● Task description: Update the entries by changing "specified" to "listed" and leaving everything else unchanged. Omit the pictures from your answer.

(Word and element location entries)
--- start ---

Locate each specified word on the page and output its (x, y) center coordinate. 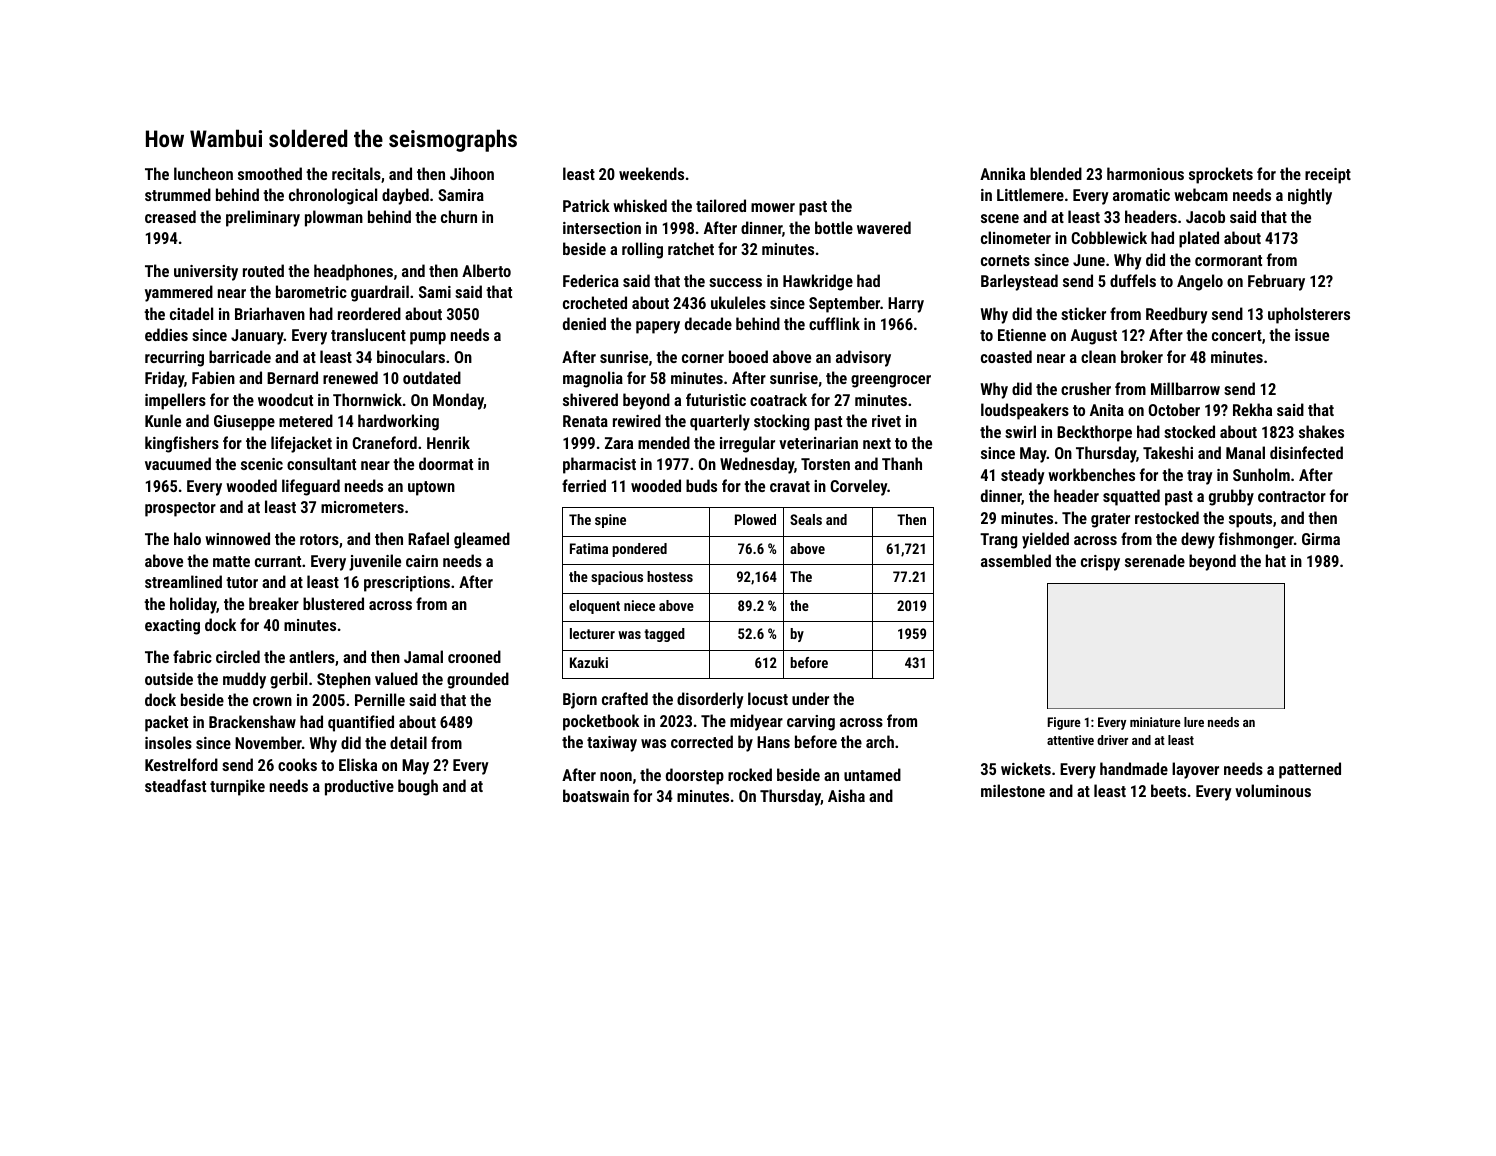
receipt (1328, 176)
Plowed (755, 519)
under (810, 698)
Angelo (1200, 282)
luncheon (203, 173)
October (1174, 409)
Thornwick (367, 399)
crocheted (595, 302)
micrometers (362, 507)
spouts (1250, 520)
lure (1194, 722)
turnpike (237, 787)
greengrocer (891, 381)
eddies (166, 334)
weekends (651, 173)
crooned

--- end ---

● Solution to this exercise:
Locate each listed word on the page and output its (x, y) center coordinate. 
receipt (1328, 176)
Plowed (755, 519)
under (810, 698)
Angelo (1200, 282)
luncheon (203, 173)
October (1174, 409)
Thornwick (367, 399)
crocheted (595, 302)
micrometers (362, 507)
spouts (1250, 520)
lure (1194, 722)
turnpike (237, 787)
greengrocer (891, 381)
eddies (166, 334)
weekends (651, 173)
crooned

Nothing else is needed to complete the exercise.